Exercise: Everything in the data below is to be reproduced without any deviation.

Provided material:
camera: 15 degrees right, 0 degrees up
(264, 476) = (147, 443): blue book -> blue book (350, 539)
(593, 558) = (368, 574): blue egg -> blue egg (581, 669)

Solution to this exercise:
camera: 15 degrees right, 0 degrees up
(264, 476) = (147, 443): blue book -> blue book (350, 539)
(593, 558) = (368, 574): blue egg -> blue egg (581, 669)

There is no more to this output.